◆ Requirement ◆
Could you convert the records below, starting at the first line and ending at the line containing "white star: moved 6 px up", into a JSON list of strings with one string per line and no blank lines?

◆ The input ◆
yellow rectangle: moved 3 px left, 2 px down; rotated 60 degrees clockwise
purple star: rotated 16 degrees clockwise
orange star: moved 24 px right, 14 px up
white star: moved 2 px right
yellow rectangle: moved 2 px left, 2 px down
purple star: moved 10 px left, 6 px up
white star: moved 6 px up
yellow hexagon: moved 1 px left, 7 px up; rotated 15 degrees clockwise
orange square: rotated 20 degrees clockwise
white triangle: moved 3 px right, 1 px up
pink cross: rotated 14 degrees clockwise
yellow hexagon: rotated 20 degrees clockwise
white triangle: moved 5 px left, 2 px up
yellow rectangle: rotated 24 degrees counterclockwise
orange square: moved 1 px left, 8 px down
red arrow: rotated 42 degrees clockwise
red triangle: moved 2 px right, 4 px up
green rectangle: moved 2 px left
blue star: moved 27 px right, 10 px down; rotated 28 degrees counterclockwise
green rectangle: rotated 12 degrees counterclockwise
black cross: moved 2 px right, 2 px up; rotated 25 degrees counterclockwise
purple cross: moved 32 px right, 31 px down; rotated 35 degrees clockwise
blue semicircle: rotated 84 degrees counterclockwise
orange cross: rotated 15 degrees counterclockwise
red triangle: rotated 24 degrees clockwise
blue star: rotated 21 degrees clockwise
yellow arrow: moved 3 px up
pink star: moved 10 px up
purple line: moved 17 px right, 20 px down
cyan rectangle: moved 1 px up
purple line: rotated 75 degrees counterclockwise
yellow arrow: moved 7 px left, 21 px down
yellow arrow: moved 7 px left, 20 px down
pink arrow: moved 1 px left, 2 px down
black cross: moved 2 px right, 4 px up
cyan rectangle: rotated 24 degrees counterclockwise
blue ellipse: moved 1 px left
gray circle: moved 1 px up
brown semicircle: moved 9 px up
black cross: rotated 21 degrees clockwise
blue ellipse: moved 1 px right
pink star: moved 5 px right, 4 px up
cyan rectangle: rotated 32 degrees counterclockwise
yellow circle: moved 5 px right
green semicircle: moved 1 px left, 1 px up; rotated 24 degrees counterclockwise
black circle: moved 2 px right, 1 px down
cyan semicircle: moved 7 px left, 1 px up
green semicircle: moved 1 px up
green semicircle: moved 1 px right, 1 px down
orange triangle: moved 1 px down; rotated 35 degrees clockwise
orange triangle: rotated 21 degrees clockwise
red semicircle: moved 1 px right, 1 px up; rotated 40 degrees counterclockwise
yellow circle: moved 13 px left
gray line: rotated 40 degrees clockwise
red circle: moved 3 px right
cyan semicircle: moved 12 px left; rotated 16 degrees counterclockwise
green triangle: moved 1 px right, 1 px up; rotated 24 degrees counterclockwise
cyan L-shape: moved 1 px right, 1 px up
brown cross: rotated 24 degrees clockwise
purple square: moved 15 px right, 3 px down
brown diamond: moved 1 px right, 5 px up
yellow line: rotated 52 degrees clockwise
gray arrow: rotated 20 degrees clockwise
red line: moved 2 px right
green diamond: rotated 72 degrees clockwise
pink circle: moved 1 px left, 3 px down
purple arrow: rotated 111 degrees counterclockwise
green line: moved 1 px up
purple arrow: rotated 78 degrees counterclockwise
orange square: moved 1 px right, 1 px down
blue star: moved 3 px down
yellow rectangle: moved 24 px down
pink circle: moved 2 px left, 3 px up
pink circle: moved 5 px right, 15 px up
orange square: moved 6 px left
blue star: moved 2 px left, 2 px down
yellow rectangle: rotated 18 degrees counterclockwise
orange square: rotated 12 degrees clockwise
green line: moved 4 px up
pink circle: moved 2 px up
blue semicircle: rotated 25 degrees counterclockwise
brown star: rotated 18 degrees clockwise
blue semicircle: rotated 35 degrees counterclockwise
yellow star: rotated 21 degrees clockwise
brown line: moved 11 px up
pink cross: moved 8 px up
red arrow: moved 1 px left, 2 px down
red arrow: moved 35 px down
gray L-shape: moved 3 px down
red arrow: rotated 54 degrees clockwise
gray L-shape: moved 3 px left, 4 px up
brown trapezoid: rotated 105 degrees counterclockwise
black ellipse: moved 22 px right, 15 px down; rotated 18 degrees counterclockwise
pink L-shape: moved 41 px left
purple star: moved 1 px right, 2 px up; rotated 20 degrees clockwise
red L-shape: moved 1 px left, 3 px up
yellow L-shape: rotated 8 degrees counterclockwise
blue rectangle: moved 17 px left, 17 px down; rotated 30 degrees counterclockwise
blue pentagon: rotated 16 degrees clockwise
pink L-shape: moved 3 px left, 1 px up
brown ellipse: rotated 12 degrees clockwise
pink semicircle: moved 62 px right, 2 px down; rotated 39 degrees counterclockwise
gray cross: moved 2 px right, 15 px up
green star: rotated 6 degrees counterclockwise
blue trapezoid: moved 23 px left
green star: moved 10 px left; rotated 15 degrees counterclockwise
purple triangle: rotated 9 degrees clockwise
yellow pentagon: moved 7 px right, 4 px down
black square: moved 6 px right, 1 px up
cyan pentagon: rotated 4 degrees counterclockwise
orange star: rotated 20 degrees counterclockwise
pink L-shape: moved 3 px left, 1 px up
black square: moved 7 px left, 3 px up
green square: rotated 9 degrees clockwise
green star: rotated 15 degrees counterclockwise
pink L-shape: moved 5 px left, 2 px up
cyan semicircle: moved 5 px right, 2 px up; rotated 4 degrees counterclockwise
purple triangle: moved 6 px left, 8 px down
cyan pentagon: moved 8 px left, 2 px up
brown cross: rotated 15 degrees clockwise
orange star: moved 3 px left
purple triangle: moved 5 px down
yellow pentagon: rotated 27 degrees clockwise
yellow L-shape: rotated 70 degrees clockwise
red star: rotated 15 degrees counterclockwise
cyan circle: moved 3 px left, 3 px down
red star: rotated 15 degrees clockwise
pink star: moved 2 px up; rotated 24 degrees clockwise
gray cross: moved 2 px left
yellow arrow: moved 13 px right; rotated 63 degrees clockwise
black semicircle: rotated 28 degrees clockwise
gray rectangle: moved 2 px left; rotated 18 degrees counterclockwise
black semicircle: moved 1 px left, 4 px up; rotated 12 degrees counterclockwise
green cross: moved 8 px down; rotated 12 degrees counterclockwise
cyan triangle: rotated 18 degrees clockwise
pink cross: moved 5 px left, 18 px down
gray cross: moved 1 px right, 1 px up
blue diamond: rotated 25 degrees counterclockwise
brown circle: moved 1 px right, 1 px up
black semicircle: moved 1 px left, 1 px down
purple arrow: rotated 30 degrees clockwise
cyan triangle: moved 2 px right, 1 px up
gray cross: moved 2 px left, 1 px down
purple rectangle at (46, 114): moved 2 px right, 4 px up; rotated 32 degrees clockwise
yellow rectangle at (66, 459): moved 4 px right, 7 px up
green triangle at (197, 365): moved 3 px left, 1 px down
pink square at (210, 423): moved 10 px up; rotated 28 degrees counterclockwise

◆ Task solution ◆
[
  "yellow rectangle: moved 3 px left, 2 px down; rotated 60 degrees clockwise",
  "purple star: rotated 16 degrees clockwise",
  "orange star: moved 24 px right, 14 px up",
  "white star: moved 2 px right",
  "yellow rectangle: moved 2 px left, 2 px down",
  "purple star: moved 10 px left, 6 px up",
  "white star: moved 6 px up"
]